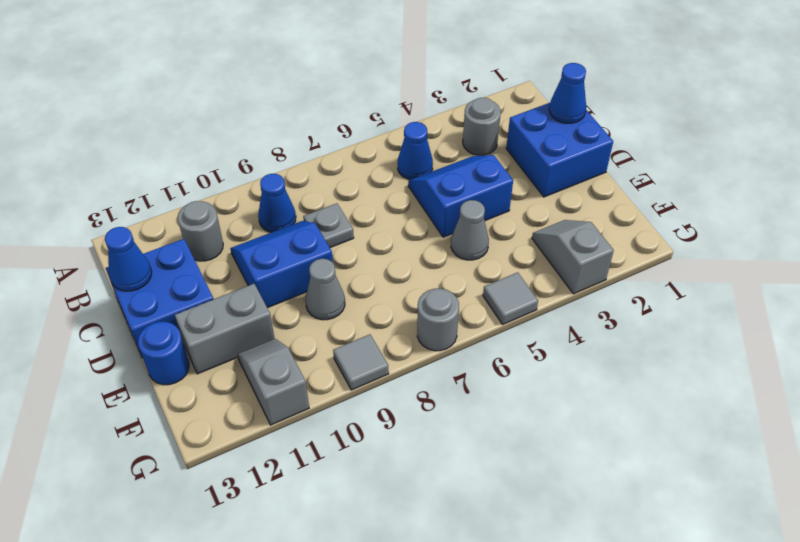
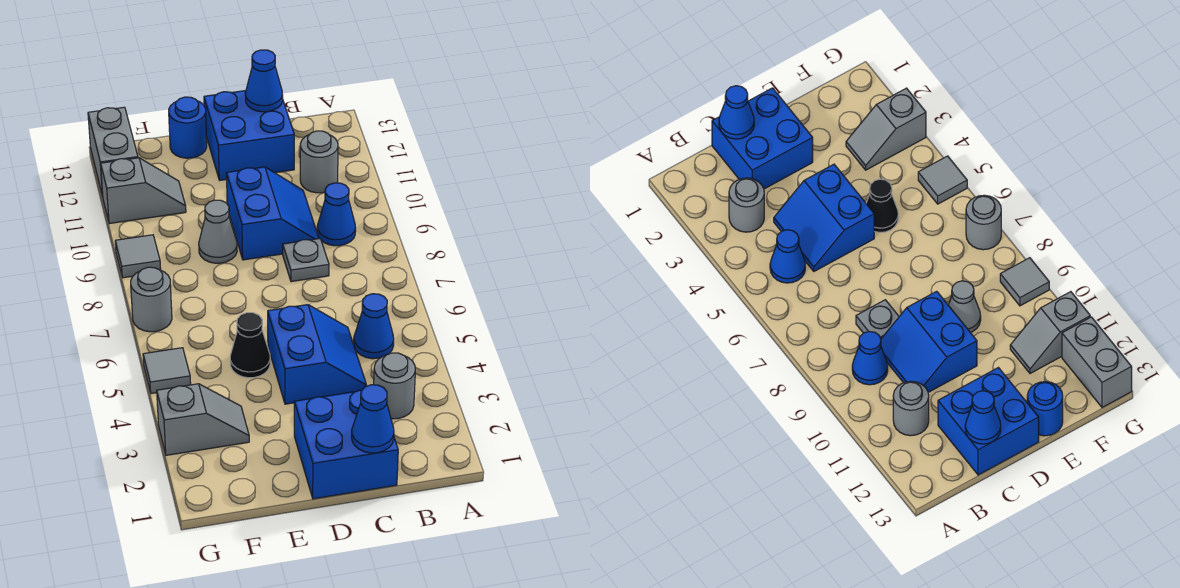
grey cone E5 level 1 -> black cone E5 level 1
grey brick E11:E12 level 1 -> grey brick G12:G13 level 1

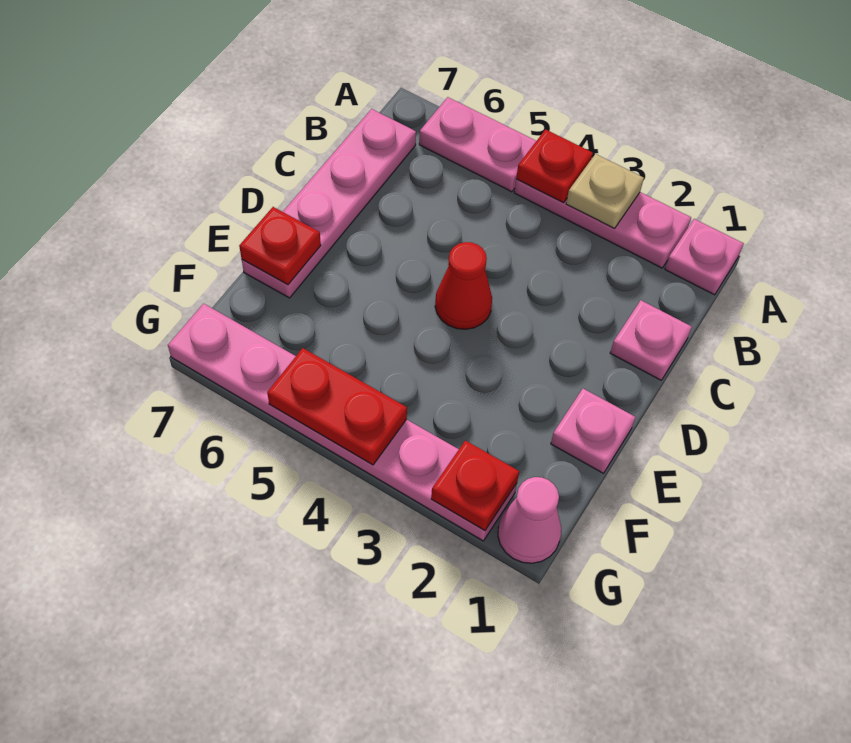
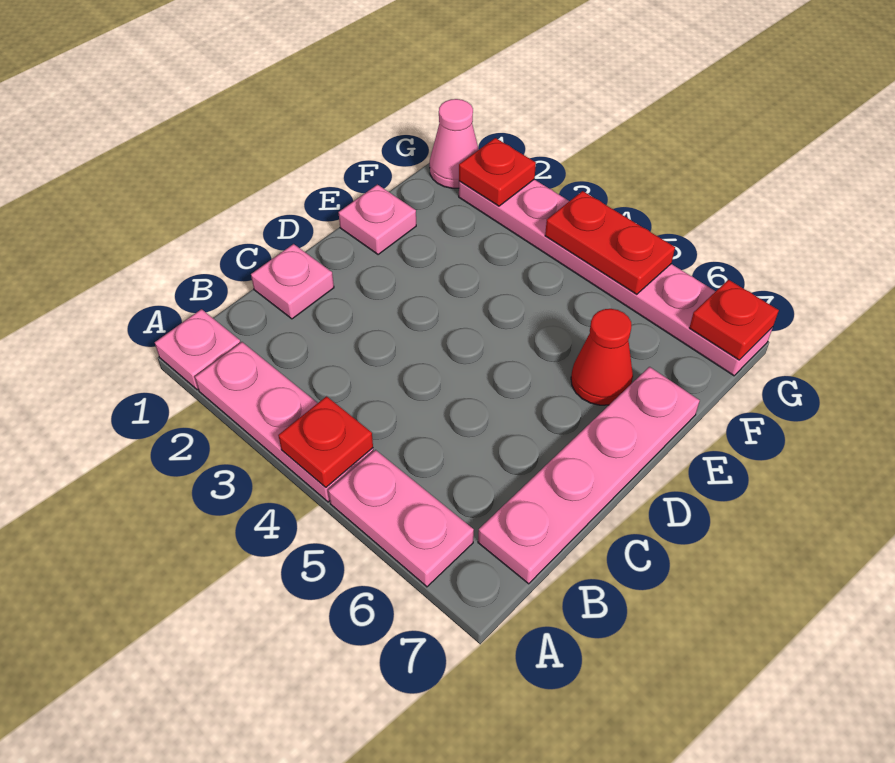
tan plate A3 level 2 -> none
red cone D4 level 1 -> red cone E6 level 1
red plate E7 level 2 -> red plate G7 level 2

************

Reproduce the lines from the one with "red cone D4 level 1 -> red cone E6 level 1" to the end of the data exactly, leaving out every earlier line.

_Task answer_:
red cone D4 level 1 -> red cone E6 level 1
red plate E7 level 2 -> red plate G7 level 2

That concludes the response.